Supplied material.
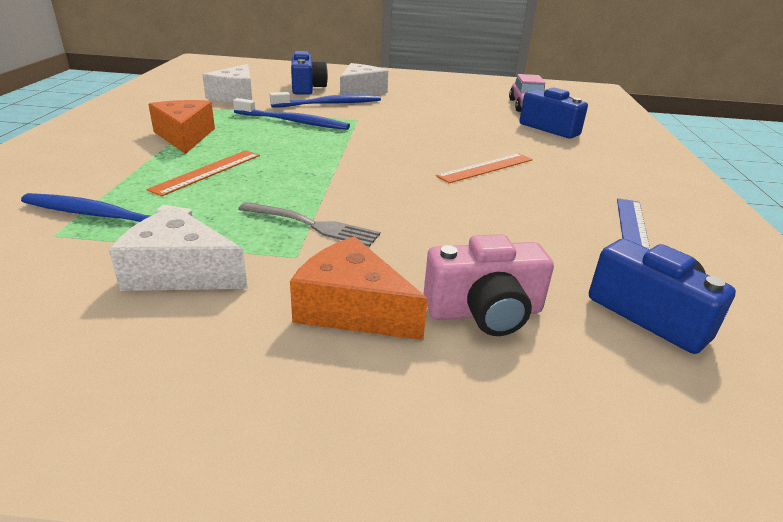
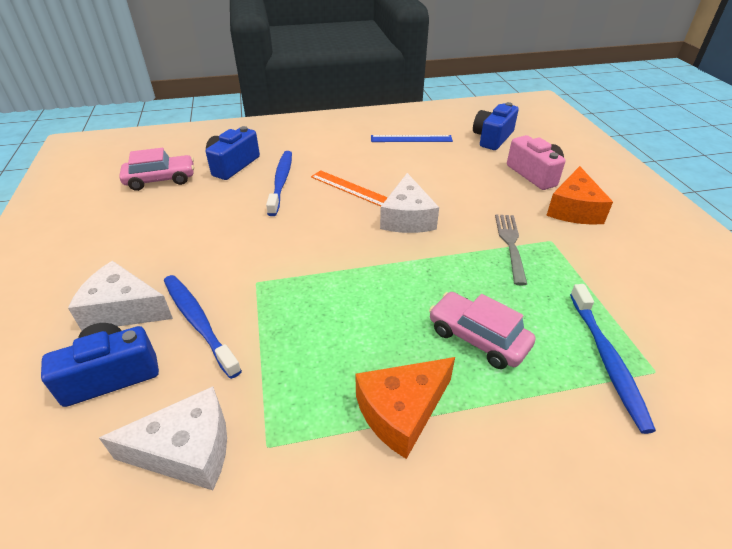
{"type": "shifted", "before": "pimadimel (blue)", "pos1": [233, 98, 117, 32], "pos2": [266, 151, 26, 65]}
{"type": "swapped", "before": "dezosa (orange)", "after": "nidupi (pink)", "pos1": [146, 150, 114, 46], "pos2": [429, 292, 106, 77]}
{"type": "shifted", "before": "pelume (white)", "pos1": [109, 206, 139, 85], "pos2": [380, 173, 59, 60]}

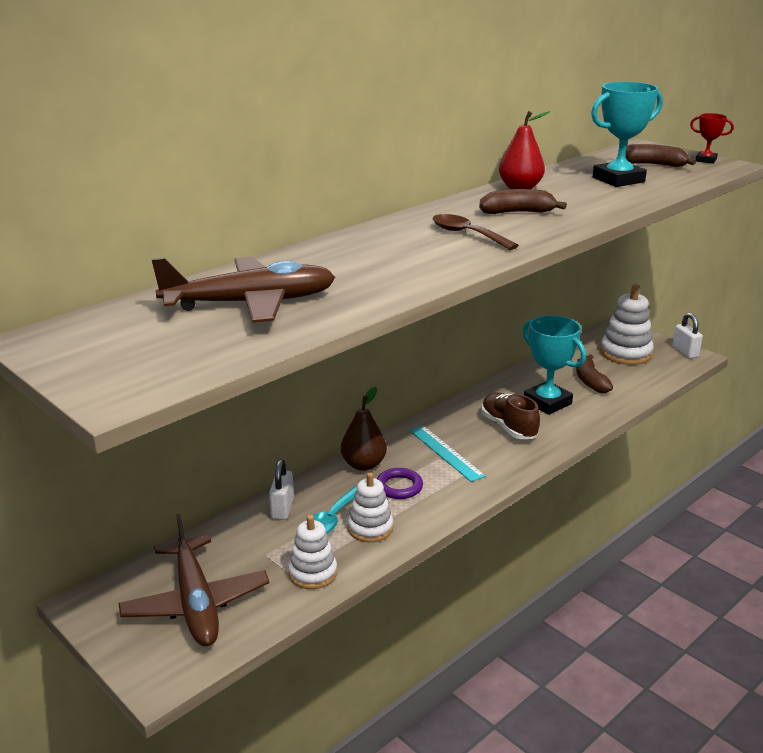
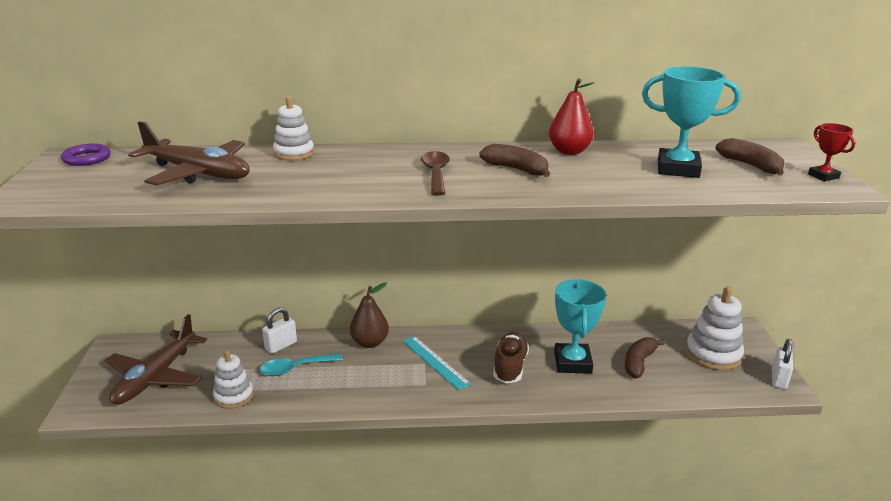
{"type": "rotated", "before": "dezosa (turquoise)", "pos1": [409, 425, 77, 57], "pos2": [402, 336, 69, 54], "turn": -45}
{"type": "shifted", "before": "furobi (purple)", "pos1": [377, 468, 46, 31], "pos2": [61, 144, 50, 22]}
{"type": "shifted", "before": "nemema (white)", "pos1": [348, 472, 45, 70], "pos2": [273, 96, 41, 64]}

Problem to solve.
Your answer should be one number, the count of lines in the records that contain the word "white".

Exercise response.
2